** STUDY MATERIAL **

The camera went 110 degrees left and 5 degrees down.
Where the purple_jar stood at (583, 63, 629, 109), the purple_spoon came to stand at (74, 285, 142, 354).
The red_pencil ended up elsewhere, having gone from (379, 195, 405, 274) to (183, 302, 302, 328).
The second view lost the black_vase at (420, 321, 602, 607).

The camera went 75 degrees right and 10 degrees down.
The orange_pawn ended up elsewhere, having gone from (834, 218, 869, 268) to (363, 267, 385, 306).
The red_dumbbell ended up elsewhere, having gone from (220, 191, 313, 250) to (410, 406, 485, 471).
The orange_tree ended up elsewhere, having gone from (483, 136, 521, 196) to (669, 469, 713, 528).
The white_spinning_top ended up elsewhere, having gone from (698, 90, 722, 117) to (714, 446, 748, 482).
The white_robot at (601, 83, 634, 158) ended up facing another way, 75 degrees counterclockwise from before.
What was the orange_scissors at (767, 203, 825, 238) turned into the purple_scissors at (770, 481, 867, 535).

--

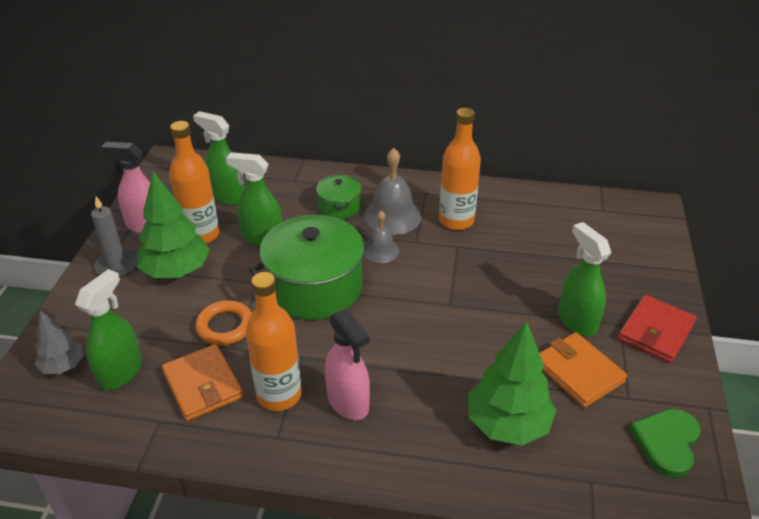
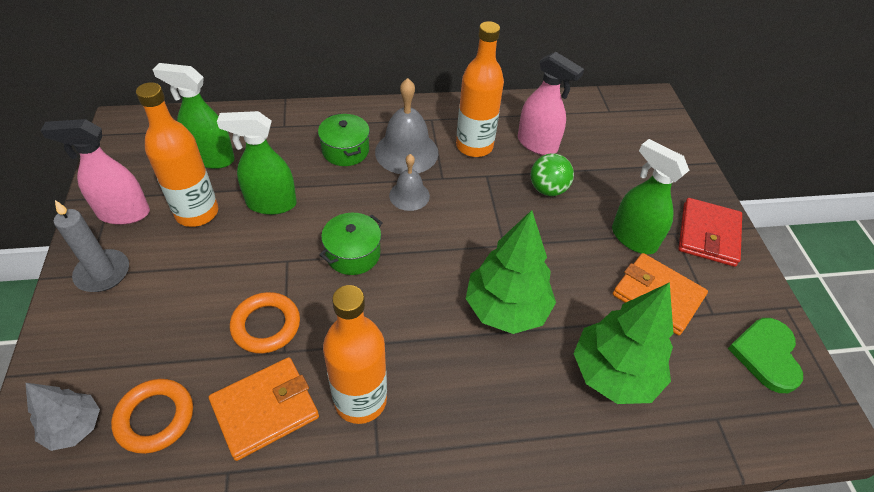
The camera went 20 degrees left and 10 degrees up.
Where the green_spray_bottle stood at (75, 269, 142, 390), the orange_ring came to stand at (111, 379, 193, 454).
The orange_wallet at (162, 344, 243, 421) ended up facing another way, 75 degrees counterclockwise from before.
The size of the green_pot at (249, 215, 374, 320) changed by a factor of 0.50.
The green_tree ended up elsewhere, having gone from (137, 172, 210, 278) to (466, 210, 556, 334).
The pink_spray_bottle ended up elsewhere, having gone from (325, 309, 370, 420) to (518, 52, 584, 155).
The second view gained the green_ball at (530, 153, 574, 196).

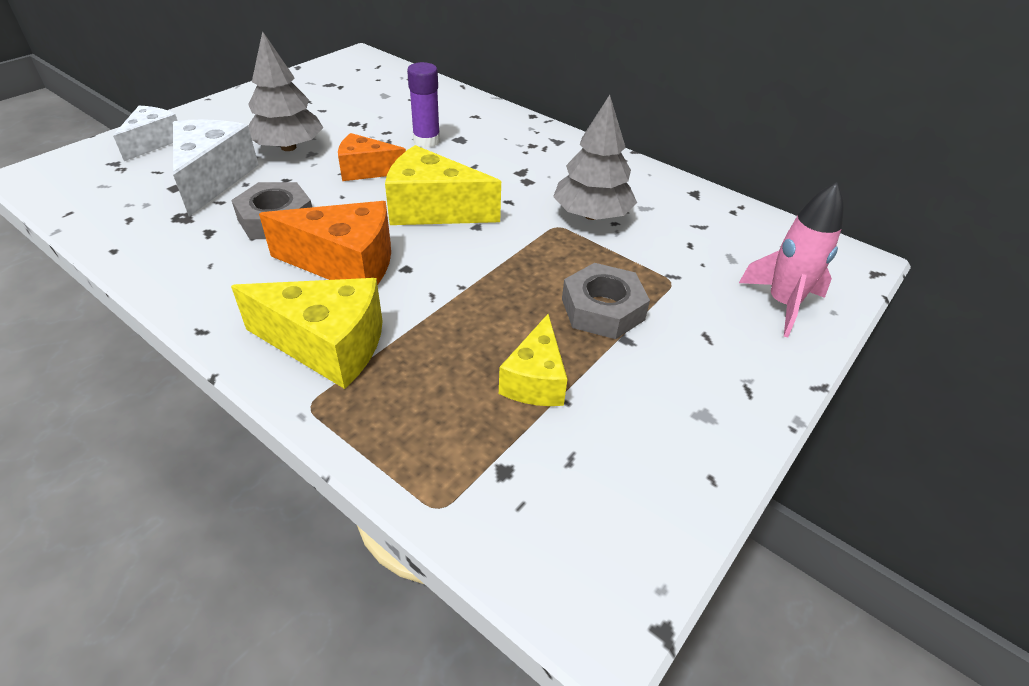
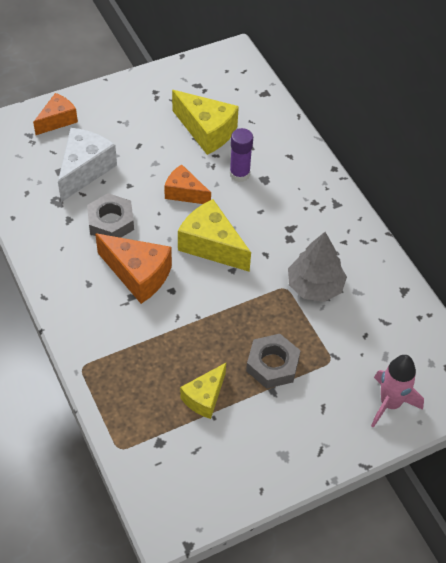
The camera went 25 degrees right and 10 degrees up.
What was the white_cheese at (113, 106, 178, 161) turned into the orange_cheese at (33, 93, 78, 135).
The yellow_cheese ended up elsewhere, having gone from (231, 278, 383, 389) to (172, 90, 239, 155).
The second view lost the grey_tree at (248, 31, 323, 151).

** ABOUT THIS TASK **
Using the data above, repeat exactly the lines that begin at the line with "Where the purple_jar" and end at the line with "The red_pencil ended", both ends included.

** RESPONSE AREA **
Where the purple_jar stood at (583, 63, 629, 109), the purple_spoon came to stand at (74, 285, 142, 354).
The red_pencil ended up elsewhere, having gone from (379, 195, 405, 274) to (183, 302, 302, 328).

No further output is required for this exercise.